Instructions for the task
Please write out every entry below exactly, leaving out any pictures.

Records from a data source
━━━━━━━━━━━━━━━━
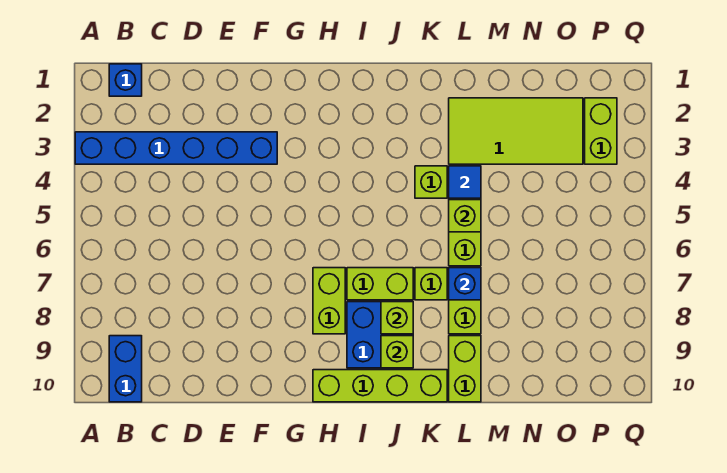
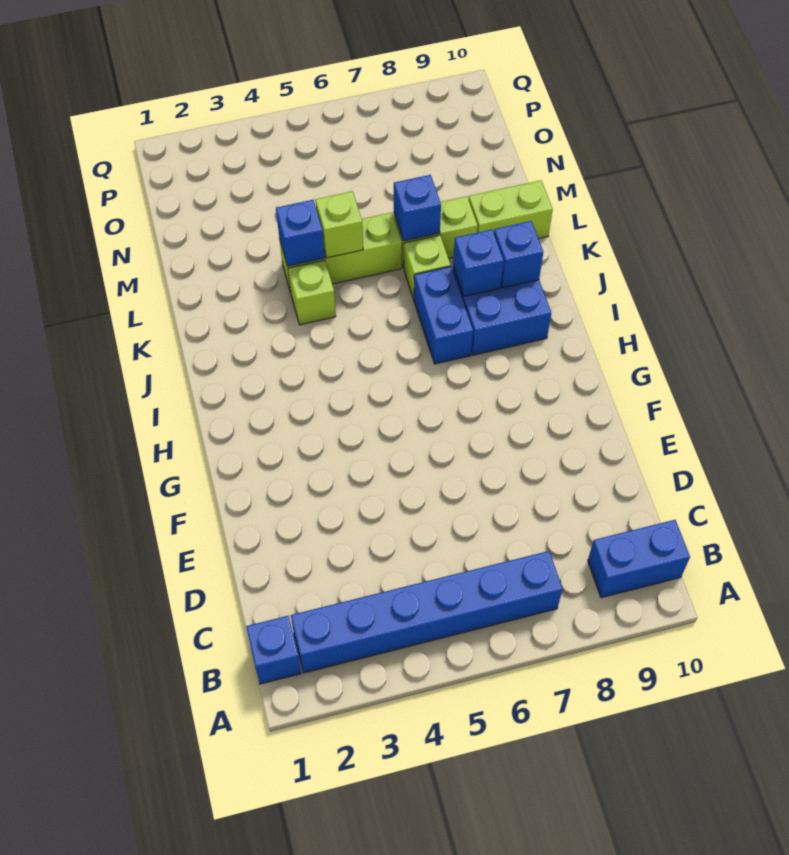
blue brick A3:F3 level 1 -> blue brick B2:B7 level 1
lime brick H7:H8 level 1 -> none
lime brick H10:K10 level 1 -> none
lime brick I7:J7 level 1 -> blue brick I7:J7 level 1
lime brick J8 level 2 -> blue brick J8 level 2
lime brick J9 level 2 -> blue brick J9 level 2
lime tile L2:O3 level 1 -> none
blue tile L4 level 2 -> blue brick L4 level 2
lime brick P2:P3 level 1 -> none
━━━━━━━━━━━━━━━━
Answer to this task
blue brick A3:F3 level 1 -> blue brick B2:B7 level 1
lime brick H7:H8 level 1 -> none
lime brick H10:K10 level 1 -> none
lime brick I7:J7 level 1 -> blue brick I7:J7 level 1
lime brick J8 level 2 -> blue brick J8 level 2
lime brick J9 level 2 -> blue brick J9 level 2
lime tile L2:O3 level 1 -> none
blue tile L4 level 2 -> blue brick L4 level 2
lime brick P2:P3 level 1 -> none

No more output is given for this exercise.